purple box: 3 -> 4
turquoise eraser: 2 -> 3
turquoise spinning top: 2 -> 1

--------

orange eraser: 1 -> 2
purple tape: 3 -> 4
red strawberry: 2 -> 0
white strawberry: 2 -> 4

--------

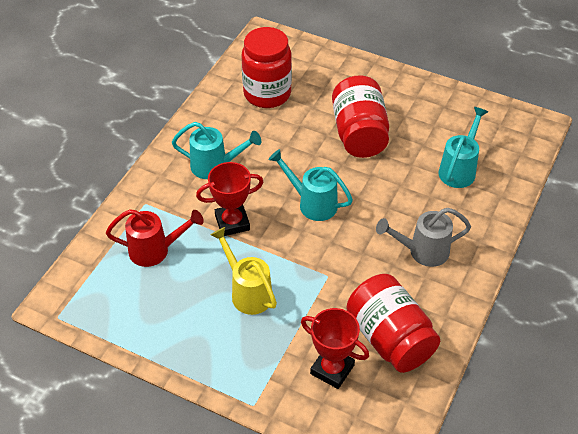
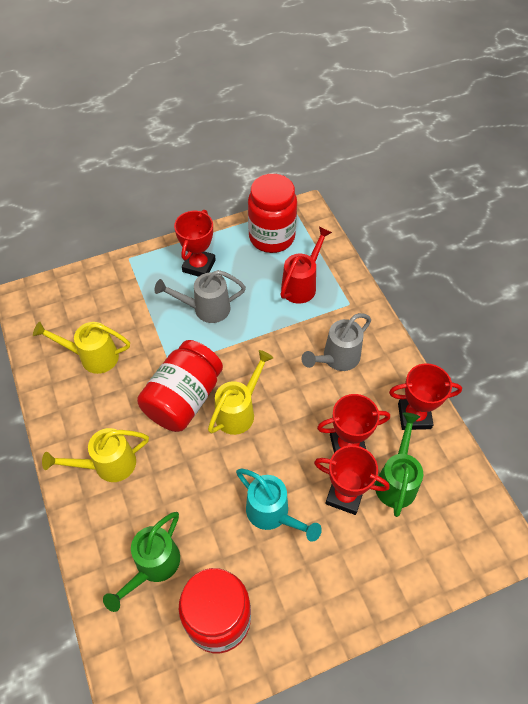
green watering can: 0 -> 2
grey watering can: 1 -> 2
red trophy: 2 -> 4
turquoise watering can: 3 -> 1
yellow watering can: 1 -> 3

--------

* **Problem**
Filter the listing for the word "strawberry" and copy every line that holds it.

* **Response**
red strawberry: 2 -> 0
white strawberry: 2 -> 4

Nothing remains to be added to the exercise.